▶ **TASK OBJECTIVE**
In the data that follows, every line containing the word "spinning" should be returned.

[[ INPUT MATERIAL, beginning ]]

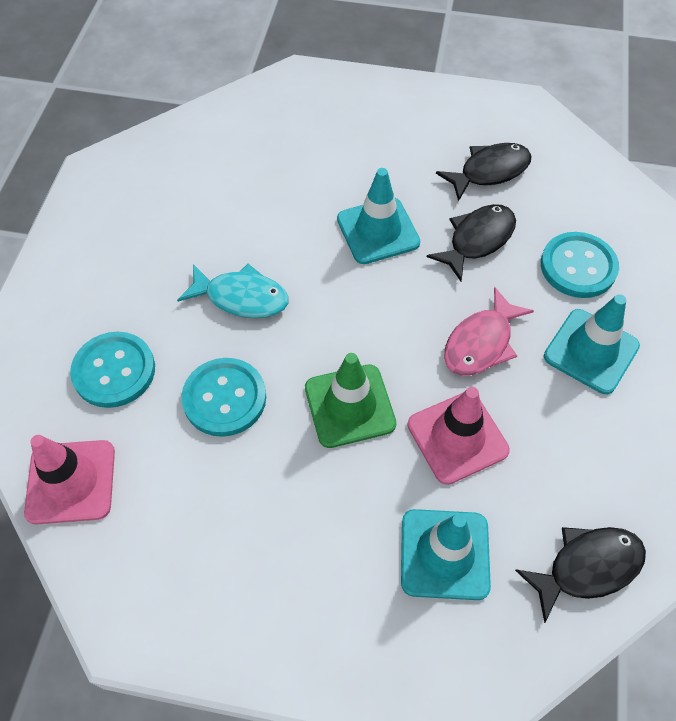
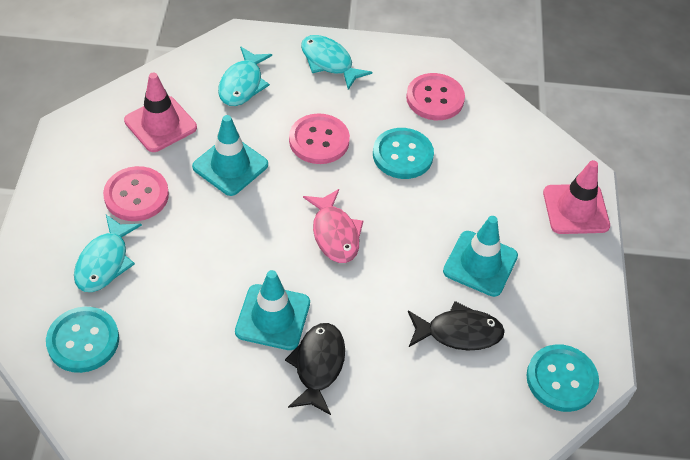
black fish: 3 -> 2
green traffic cone: 1 -> 0
pink button: 0 -> 3
turquoise fish: 1 -> 3

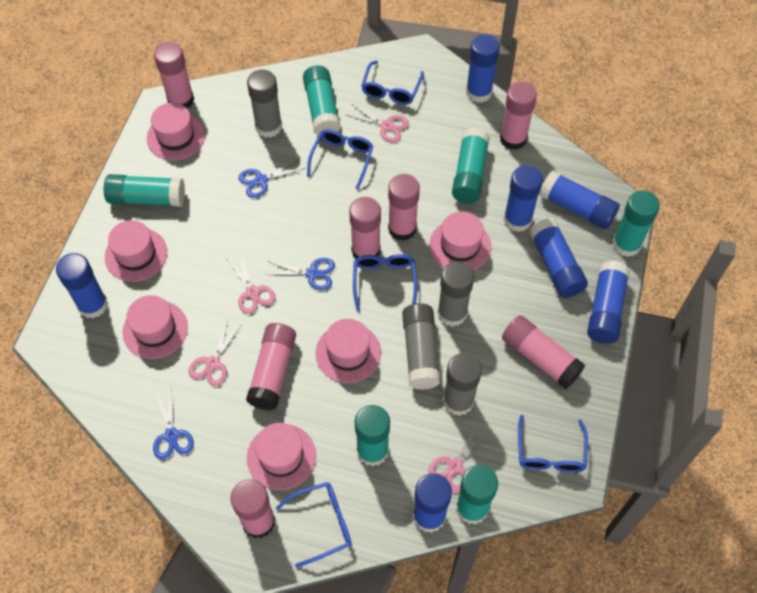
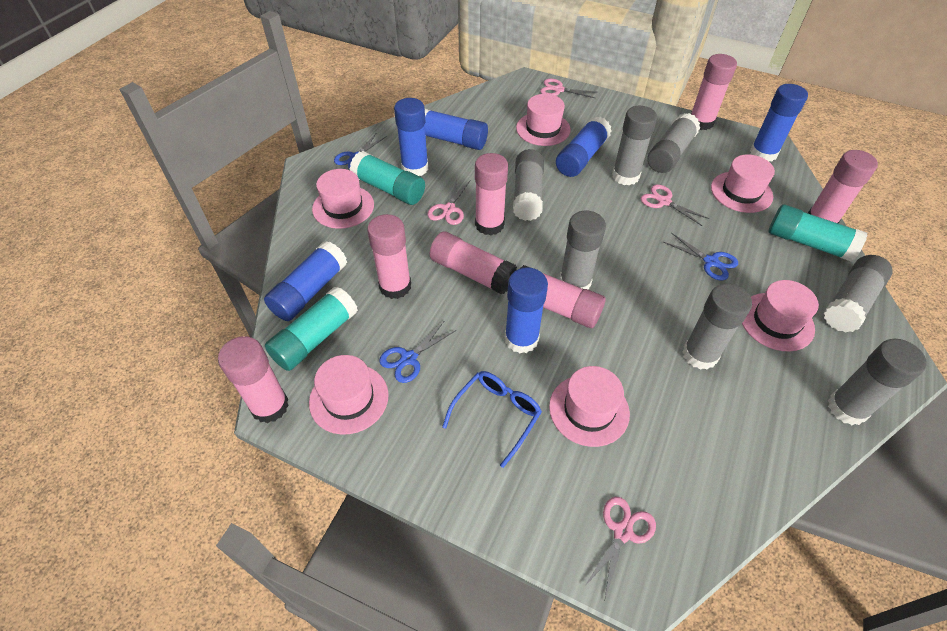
blue glasses: 5 -> 1
blue glue stick: 7 -> 6
grey glue stick: 4 -> 7
turquoise glue stick: 6 -> 3

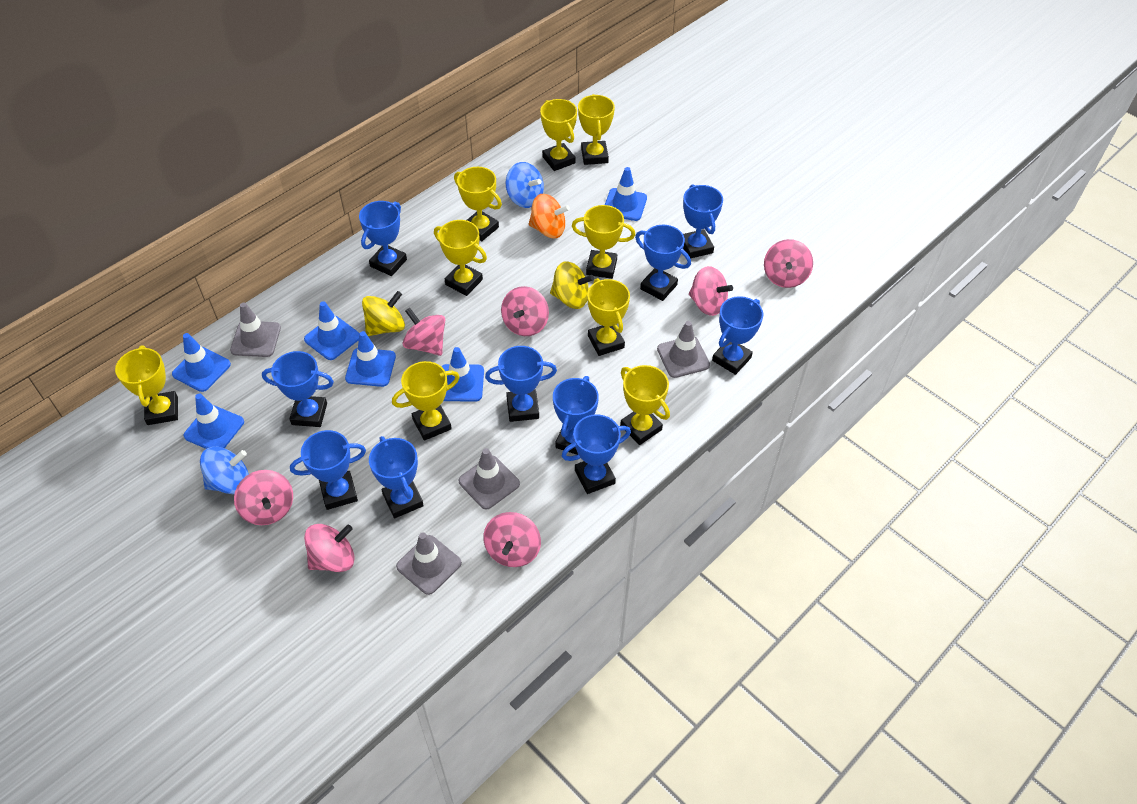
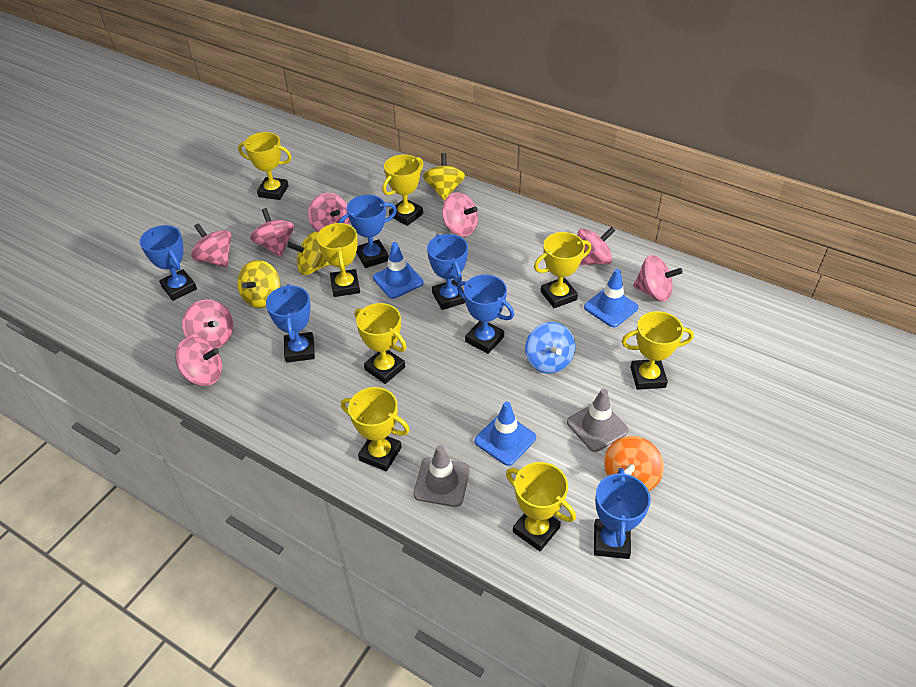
blue spinning top: 2 -> 1
blue traffic cone: 6 -> 3
blue trophy: 10 -> 6
grey traffic cone: 4 -> 2
pink spinning top: 7 -> 8
yellow spinning top: 2 -> 3
yellow trophy: 9 -> 8

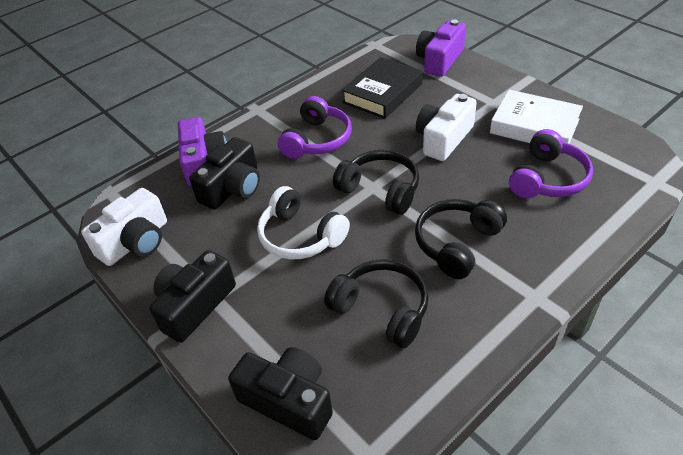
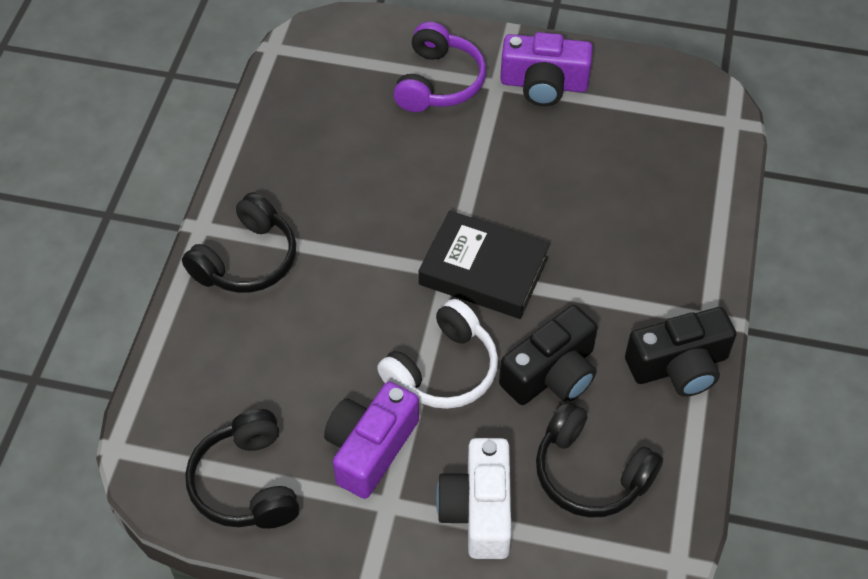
black camera: 3 -> 2
purple headphones: 2 -> 1
white book: 1 -> 0
white camera: 2 -> 1

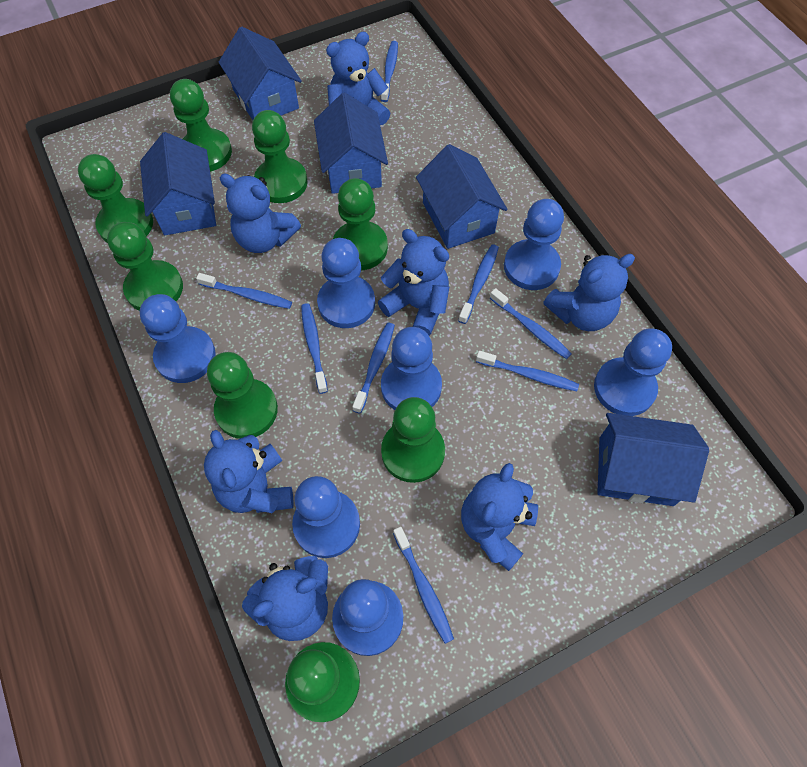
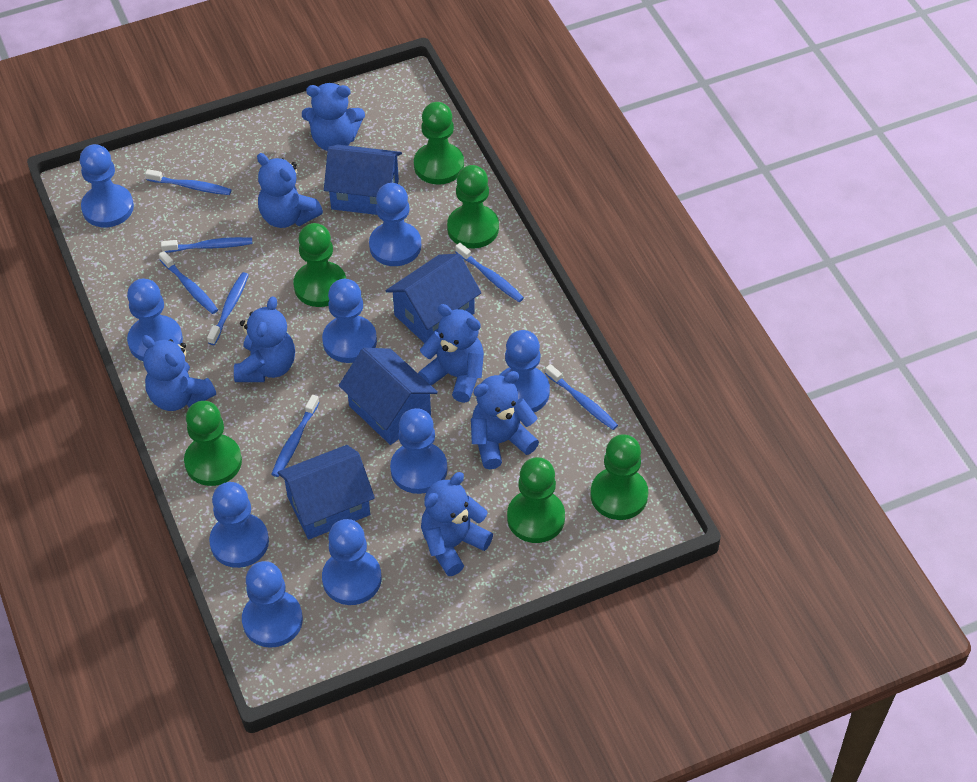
blue house: 5 -> 4
blue pawn: 7 -> 9
blue toothbrush: 8 -> 7
green pawn: 8 -> 6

[[ INPUT MATERIAL, end ]]

▶ **TASK ANSWER**
blue spinning top: 2 -> 1
pink spinning top: 7 -> 8
yellow spinning top: 2 -> 3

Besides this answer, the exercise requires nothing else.